→ WHAT NEEDS TO BE DONE: Can you reproduce all of the data below word for word, with nothing added, dropped, or changed?
**** EXTRACTED RECORDS
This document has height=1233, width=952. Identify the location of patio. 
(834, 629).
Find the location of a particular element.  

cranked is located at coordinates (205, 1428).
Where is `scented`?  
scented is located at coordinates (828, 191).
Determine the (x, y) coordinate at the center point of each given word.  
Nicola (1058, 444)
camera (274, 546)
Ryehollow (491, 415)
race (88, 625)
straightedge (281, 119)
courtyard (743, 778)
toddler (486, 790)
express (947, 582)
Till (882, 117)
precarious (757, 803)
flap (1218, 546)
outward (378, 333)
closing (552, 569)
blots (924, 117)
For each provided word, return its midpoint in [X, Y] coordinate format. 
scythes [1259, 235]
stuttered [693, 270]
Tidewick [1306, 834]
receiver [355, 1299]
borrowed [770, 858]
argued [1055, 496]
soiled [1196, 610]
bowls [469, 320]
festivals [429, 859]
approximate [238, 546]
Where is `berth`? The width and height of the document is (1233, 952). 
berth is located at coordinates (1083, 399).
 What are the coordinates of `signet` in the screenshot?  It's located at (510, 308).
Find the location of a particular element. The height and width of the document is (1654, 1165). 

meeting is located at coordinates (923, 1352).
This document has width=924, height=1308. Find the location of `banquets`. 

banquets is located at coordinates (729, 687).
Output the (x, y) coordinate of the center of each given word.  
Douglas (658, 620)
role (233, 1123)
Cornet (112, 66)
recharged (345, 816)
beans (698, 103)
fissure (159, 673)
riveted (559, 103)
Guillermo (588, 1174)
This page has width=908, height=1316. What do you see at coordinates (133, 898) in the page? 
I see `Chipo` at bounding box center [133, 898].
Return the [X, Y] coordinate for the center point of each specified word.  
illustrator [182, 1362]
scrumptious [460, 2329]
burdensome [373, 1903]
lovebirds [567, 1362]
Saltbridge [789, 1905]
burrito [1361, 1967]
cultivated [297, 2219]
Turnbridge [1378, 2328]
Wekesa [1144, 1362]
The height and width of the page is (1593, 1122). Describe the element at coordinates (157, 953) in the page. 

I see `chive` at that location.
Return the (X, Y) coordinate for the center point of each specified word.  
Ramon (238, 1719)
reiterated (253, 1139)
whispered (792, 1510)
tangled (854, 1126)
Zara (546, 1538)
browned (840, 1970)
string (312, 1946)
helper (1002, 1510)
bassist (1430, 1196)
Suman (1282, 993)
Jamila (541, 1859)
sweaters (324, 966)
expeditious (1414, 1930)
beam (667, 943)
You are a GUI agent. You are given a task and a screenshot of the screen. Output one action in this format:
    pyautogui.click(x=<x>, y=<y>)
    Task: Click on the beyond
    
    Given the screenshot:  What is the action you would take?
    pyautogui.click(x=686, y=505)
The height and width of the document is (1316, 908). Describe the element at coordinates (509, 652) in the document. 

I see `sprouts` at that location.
********
→ SOLUTION BELOW:
This document has height=1233, width=952. Identify the location of patio. 
(834, 629).
Find the location of a particular element.  

cranked is located at coordinates (205, 1428).
Where is `scented`?  
scented is located at coordinates (828, 191).
Determine the (x, y) coordinate at the center point of each given word.  
Nicola (1058, 444)
camera (274, 546)
Ryehollow (491, 415)
race (88, 625)
straightedge (281, 119)
courtyard (743, 778)
toddler (486, 790)
express (947, 582)
Till (882, 117)
precarious (757, 803)
flap (1218, 546)
outward (378, 333)
closing (552, 569)
blots (924, 117)
For each provided word, return its midpoint in [X, Y] coordinate format. 
scythes [1259, 235]
stuttered [693, 270]
Tidewick [1306, 834]
receiver [355, 1299]
borrowed [770, 858]
argued [1055, 496]
soiled [1196, 610]
bowls [469, 320]
festivals [429, 859]
approximate [238, 546]
Where is `berth`? The width and height of the document is (1233, 952). 
berth is located at coordinates (1083, 399).
 What are the coordinates of `signet` in the screenshot?  It's located at (510, 308).
Find the location of a particular element. The height and width of the document is (1654, 1165). 

meeting is located at coordinates (923, 1352).
This document has width=924, height=1308. Find the location of `banquets`. 

banquets is located at coordinates (729, 687).
Output the (x, y) coordinate of the center of each given word.  
Douglas (658, 620)
role (233, 1123)
Cornet (112, 66)
recharged (345, 816)
beans (698, 103)
fissure (159, 673)
riveted (559, 103)
Guillermo (588, 1174)
This page has width=908, height=1316. What do you see at coordinates (133, 898) in the page? 
I see `Chipo` at bounding box center [133, 898].
Return the [X, Y] coordinate for the center point of each specified word.  
illustrator [182, 1362]
scrumptious [460, 2329]
burdensome [373, 1903]
lovebirds [567, 1362]
Saltbridge [789, 1905]
burrito [1361, 1967]
cultivated [297, 2219]
Turnbridge [1378, 2328]
Wekesa [1144, 1362]
The height and width of the page is (1593, 1122). Describe the element at coordinates (157, 953) in the page. 

I see `chive` at that location.
Return the (X, Y) coordinate for the center point of each specified word.  
Ramon (238, 1719)
reiterated (253, 1139)
whispered (792, 1510)
tangled (854, 1126)
Zara (546, 1538)
browned (840, 1970)
string (312, 1946)
helper (1002, 1510)
bassist (1430, 1196)
Suman (1282, 993)
Jamila (541, 1859)
sweaters (324, 966)
expeditious (1414, 1930)
beam (667, 943)
You are a GUI agent. You are given a task and a screenshot of the screen. Output one action in this format:
    pyautogui.click(x=<x>, y=<y>)
    Task: Click on the beyond
    
    Given the screenshot:  What is the action you would take?
    pyautogui.click(x=686, y=505)
The height and width of the document is (1316, 908). Describe the element at coordinates (509, 652) in the document. 

I see `sprouts` at that location.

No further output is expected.